Work item -
Repeat all entries word for word; skip images.

BEGIN Records provided

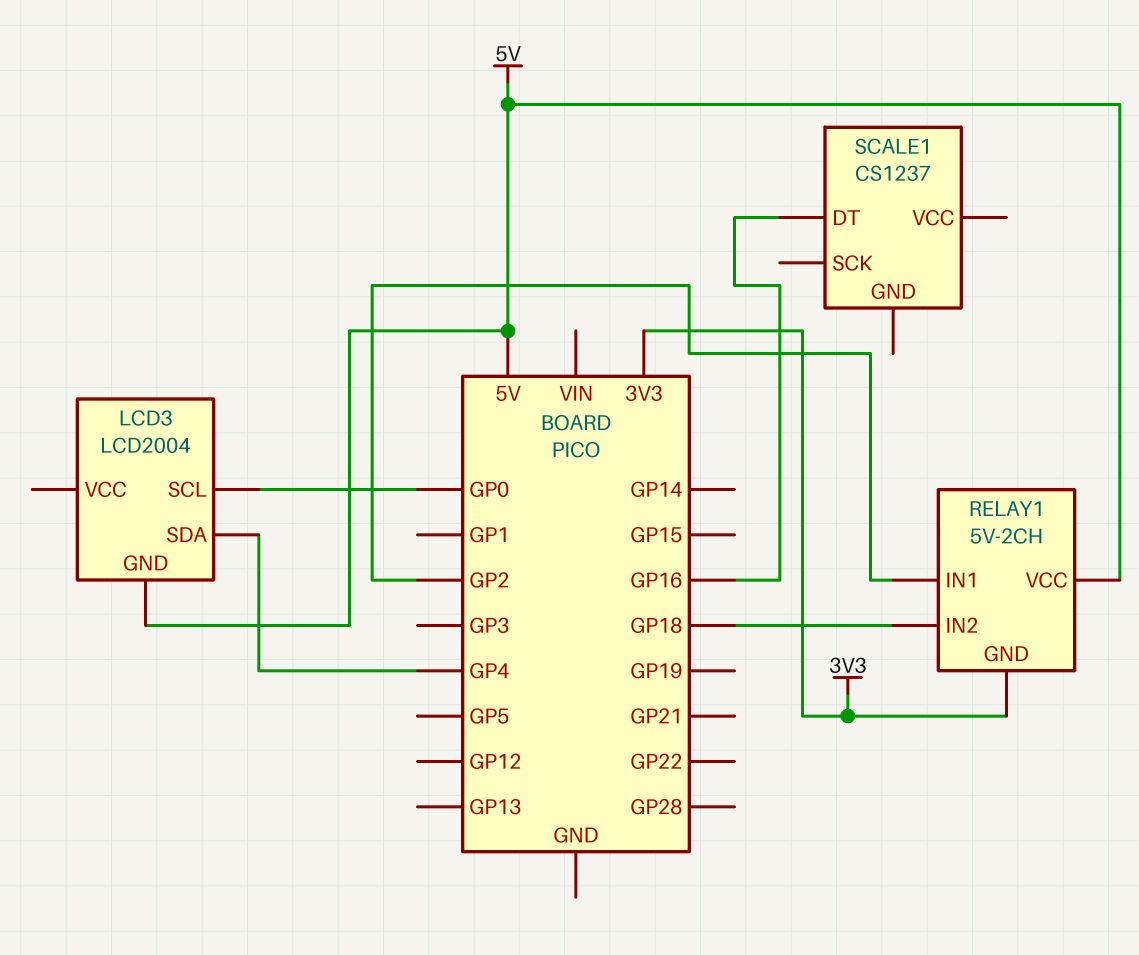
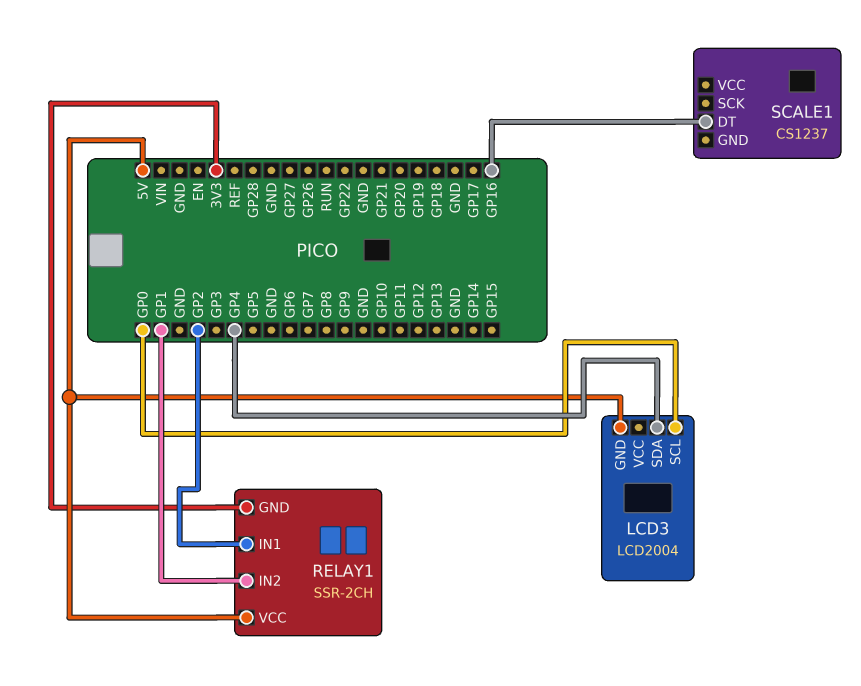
RELAY1: 5V-2CH -> SSR-2CH
RELAY1 pin IN2: GP18 -> GP1

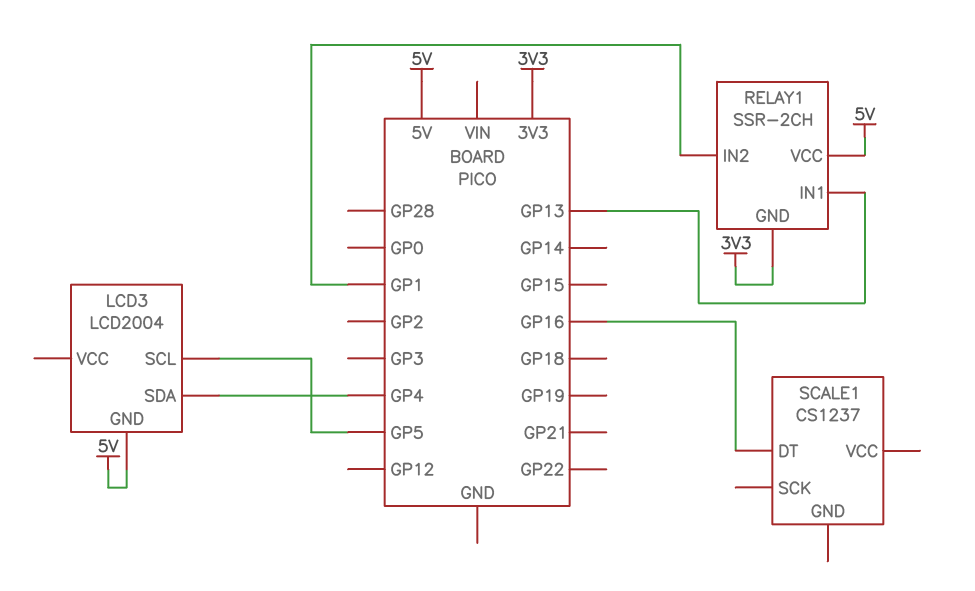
LCD3 pin SCL: GP0 -> GP5
RELAY1 pin IN1: GP2 -> GP13

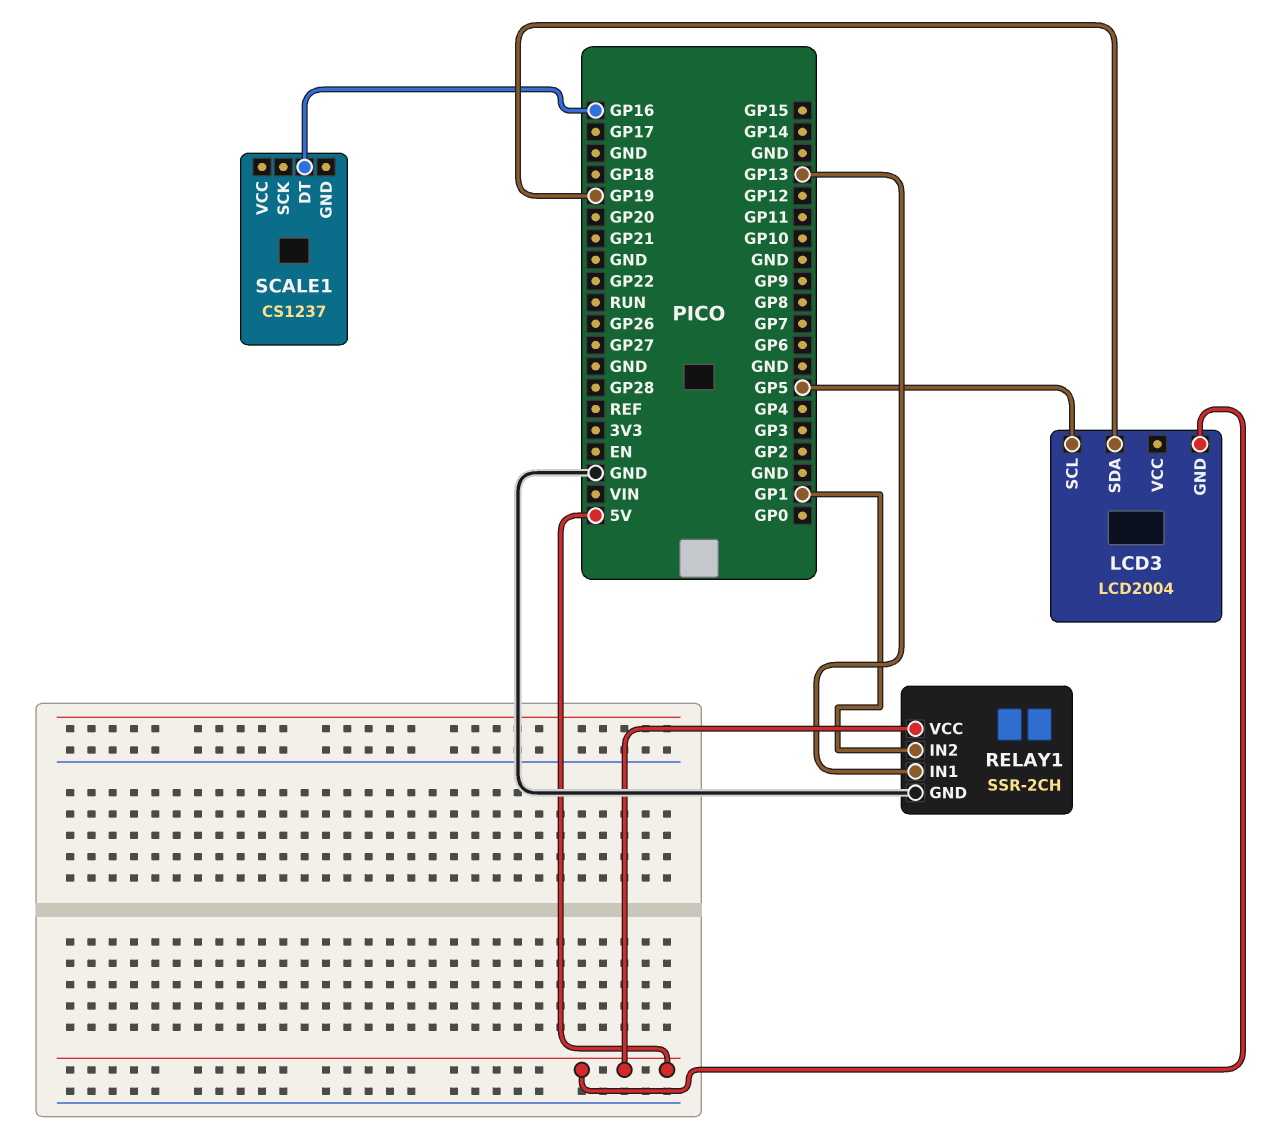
LCD3 pin SDA: GP4 -> GP19
RELAY1 pin GND: 3V3 -> GND

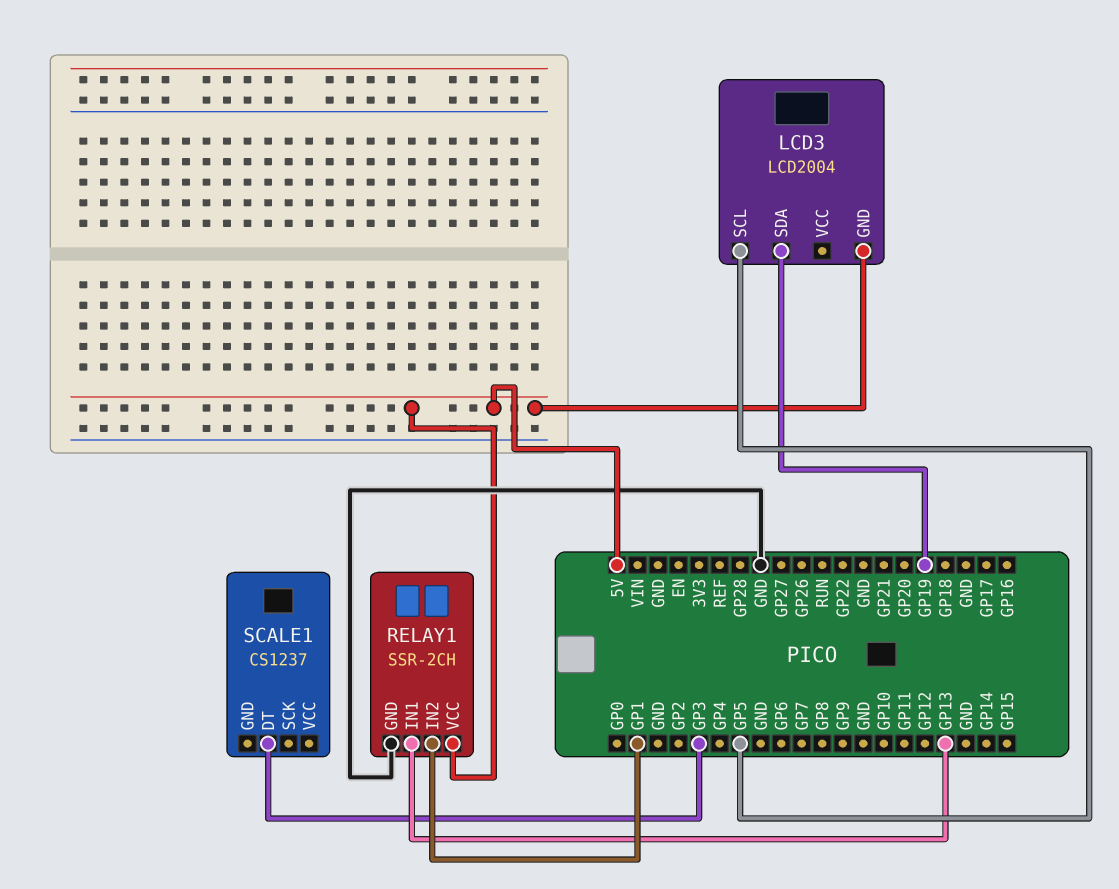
SCALE1 pin DT: GP16 -> GP3

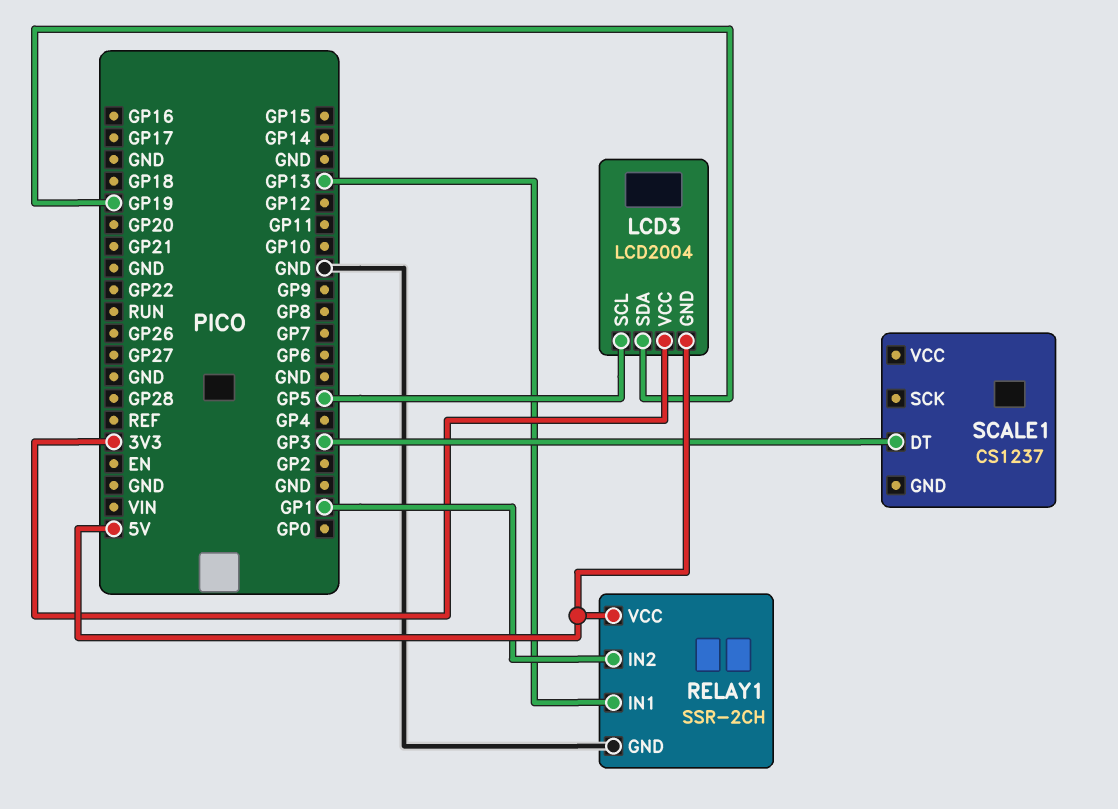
LCD3 pin VCC: none -> 3V3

END Records provided

Solution for this problem -
RELAY1: 5V-2CH -> SSR-2CH
RELAY1 pin IN2: GP18 -> GP1

LCD3 pin SCL: GP0 -> GP5
RELAY1 pin IN1: GP2 -> GP13

LCD3 pin SDA: GP4 -> GP19
RELAY1 pin GND: 3V3 -> GND

SCALE1 pin DT: GP16 -> GP3

LCD3 pin VCC: none -> 3V3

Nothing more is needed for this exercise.